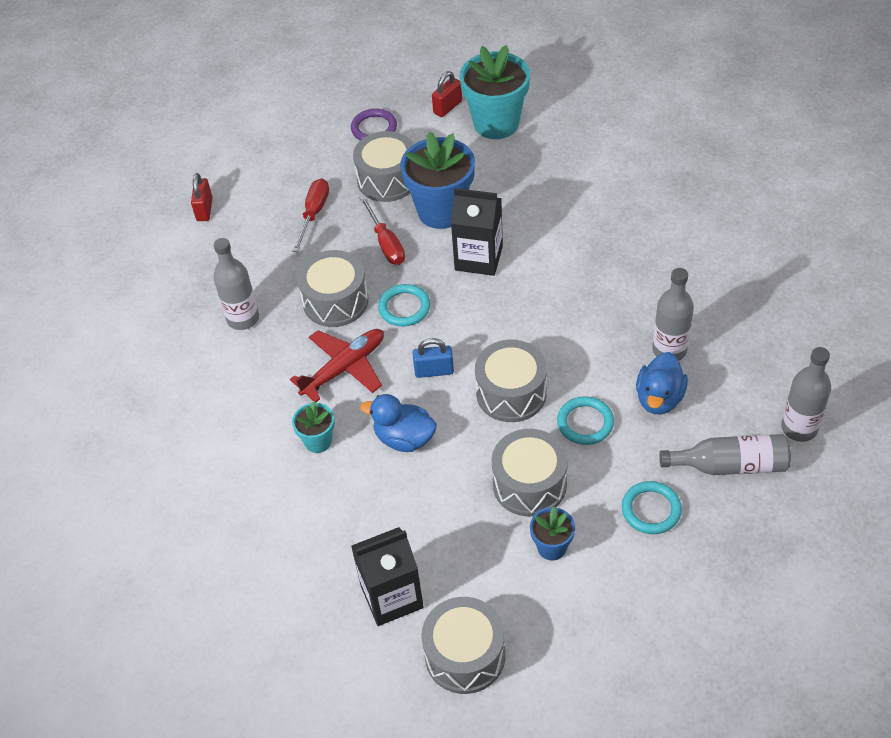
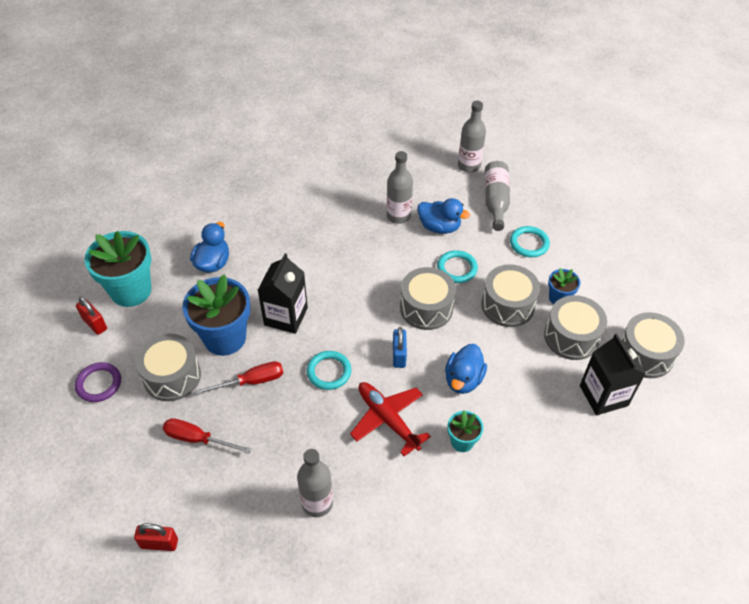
camera: 90 degrees left, 0 degrees up
(335, 301) = (311, 424): grey drum -> grey drum (571, 337)
(548, 181) = (213, 263): none -> blue duck

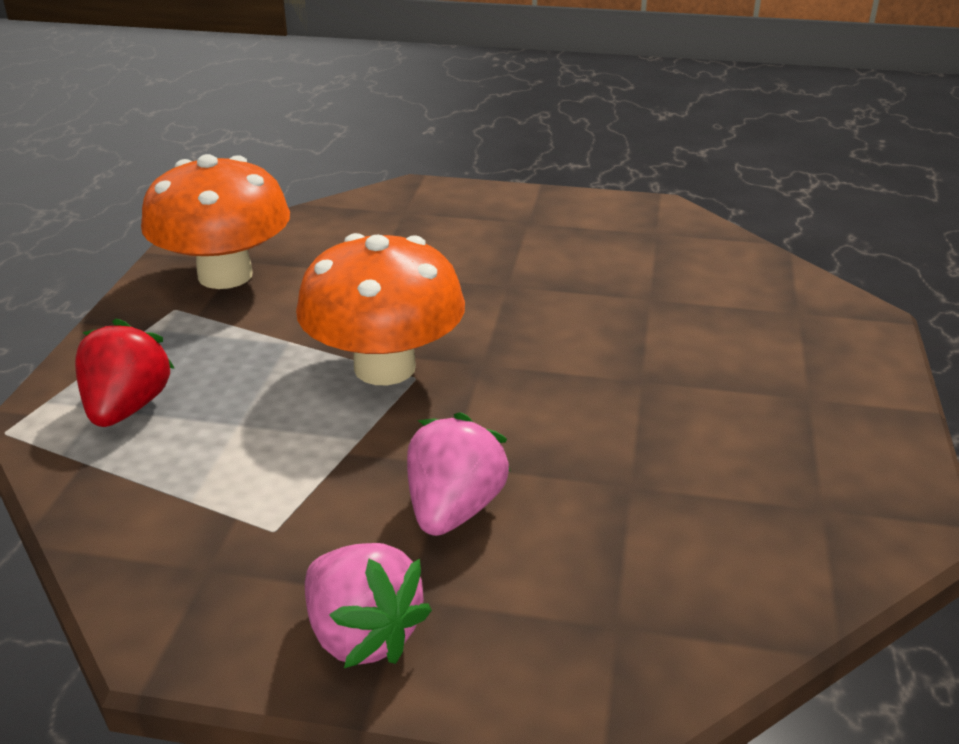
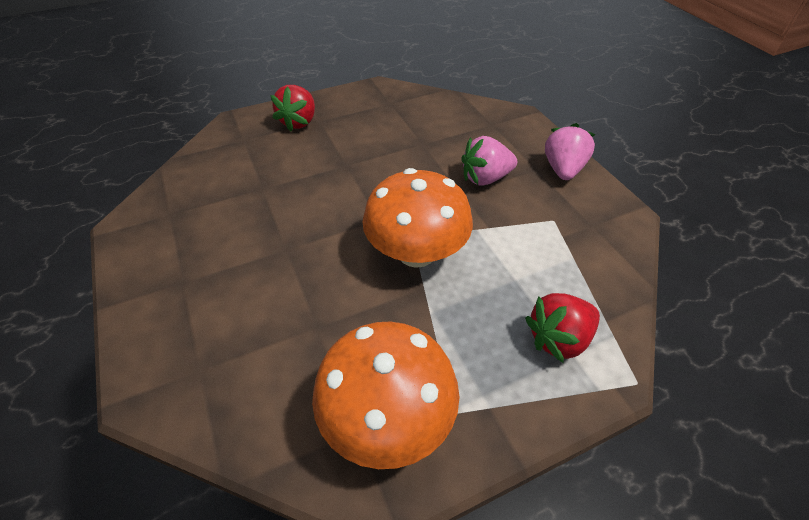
camera: 125 degrees left, 15 degrees up
(816, 373) = (299, 122): none -> red strawberry

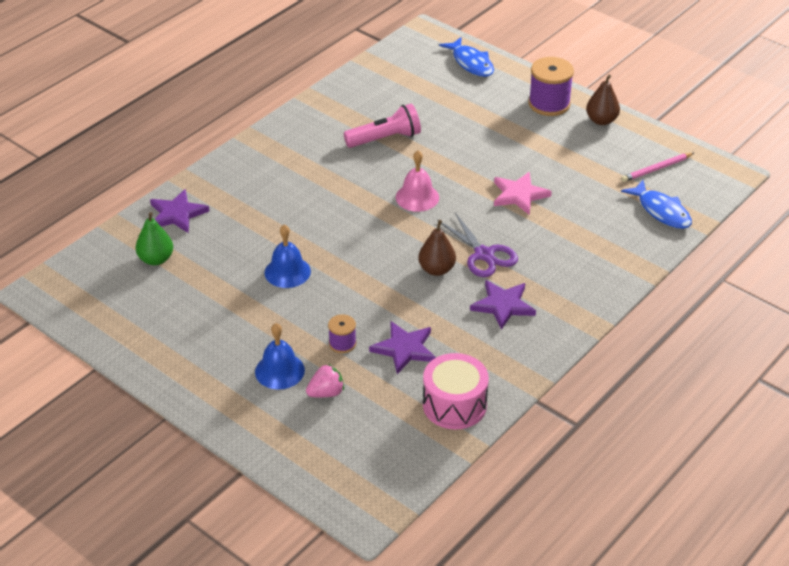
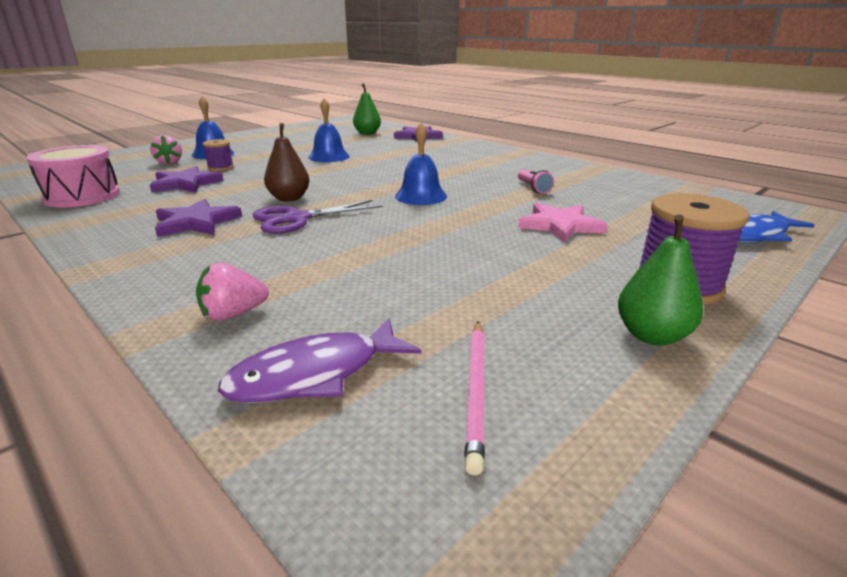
camera: 95 degrees right, 15 degrees down
(385, 139) = (533, 188): pink flashlight -> pink flashlight, size x0.55
(417, 197) = (421, 196): pink bell -> blue bell
(519, 195) = (411, 245): pink star -> pink star (560, 225)
(601, 120) = (651, 335): brown pear -> green pear
(624, 247) = (233, 314): none -> pink strawberry
(656, 169) = (476, 391): pink pencil -> pink pencil turned 150 degrees counterclockwise
(661, 211) = (315, 374): blue fish -> purple fish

> [WHAT YOU WILL DO] Please retype the data exactly, but do not carry over any picture.

> [SOLUTION TO THIS EXERCISE]
camera: 90 degrees left, 0 degrees up
(335, 301) = (311, 424): grey drum -> grey drum (571, 337)
(548, 181) = (213, 263): none -> blue duck

camera: 125 degrees left, 15 degrees up
(816, 373) = (299, 122): none -> red strawberry

camera: 95 degrees right, 15 degrees down
(385, 139) = (533, 188): pink flashlight -> pink flashlight, size x0.55
(417, 197) = (421, 196): pink bell -> blue bell
(519, 195) = (411, 245): pink star -> pink star (560, 225)
(601, 120) = (651, 335): brown pear -> green pear
(624, 247) = (233, 314): none -> pink strawberry
(656, 169) = (476, 391): pink pencil -> pink pencil turned 150 degrees counterclockwise
(661, 211) = (315, 374): blue fish -> purple fish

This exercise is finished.